Collected data:
*-*-*

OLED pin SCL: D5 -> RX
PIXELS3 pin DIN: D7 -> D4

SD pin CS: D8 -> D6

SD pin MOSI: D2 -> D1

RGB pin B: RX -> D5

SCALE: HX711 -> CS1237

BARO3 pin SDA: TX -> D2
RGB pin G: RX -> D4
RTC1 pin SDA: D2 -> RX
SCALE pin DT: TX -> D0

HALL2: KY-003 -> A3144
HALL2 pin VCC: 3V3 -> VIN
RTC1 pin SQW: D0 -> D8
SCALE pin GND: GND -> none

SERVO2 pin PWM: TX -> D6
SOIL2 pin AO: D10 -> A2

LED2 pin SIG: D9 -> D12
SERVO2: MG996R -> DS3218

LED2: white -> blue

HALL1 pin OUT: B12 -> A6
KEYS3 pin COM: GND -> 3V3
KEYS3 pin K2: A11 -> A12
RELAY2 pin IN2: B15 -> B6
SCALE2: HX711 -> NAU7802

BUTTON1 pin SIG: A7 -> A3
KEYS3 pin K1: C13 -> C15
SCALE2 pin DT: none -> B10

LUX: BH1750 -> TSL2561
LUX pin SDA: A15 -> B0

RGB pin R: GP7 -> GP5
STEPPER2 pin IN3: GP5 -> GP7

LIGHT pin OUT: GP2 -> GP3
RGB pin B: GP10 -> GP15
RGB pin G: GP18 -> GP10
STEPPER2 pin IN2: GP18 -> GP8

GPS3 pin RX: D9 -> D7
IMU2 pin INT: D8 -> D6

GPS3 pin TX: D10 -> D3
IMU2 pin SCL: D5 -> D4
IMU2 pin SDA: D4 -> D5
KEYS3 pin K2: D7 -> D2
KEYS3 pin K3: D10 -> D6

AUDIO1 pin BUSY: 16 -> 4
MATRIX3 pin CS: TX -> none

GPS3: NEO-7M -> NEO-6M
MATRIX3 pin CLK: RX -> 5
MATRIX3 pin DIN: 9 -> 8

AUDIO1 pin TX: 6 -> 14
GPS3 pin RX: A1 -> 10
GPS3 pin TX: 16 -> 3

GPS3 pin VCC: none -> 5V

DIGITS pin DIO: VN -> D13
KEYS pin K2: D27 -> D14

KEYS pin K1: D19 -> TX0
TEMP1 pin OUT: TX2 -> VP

*-*-*

● Task requirements
Working from the data above, extract solely the lines from the one containing "RGB pin G: RX -> D4" through the one containing "SCALE2 pin DT: none -> B10", exactly as they appear, both included.

● Finished exercise
RGB pin G: RX -> D4
RTC1 pin SDA: D2 -> RX
SCALE pin DT: TX -> D0

HALL2: KY-003 -> A3144
HALL2 pin VCC: 3V3 -> VIN
RTC1 pin SQW: D0 -> D8
SCALE pin GND: GND -> none

SERVO2 pin PWM: TX -> D6
SOIL2 pin AO: D10 -> A2

LED2 pin SIG: D9 -> D12
SERVO2: MG996R -> DS3218

LED2: white -> blue

HALL1 pin OUT: B12 -> A6
KEYS3 pin COM: GND -> 3V3
KEYS3 pin K2: A11 -> A12
RELAY2 pin IN2: B15 -> B6
SCALE2: HX711 -> NAU7802

BUTTON1 pin SIG: A7 -> A3
KEYS3 pin K1: C13 -> C15
SCALE2 pin DT: none -> B10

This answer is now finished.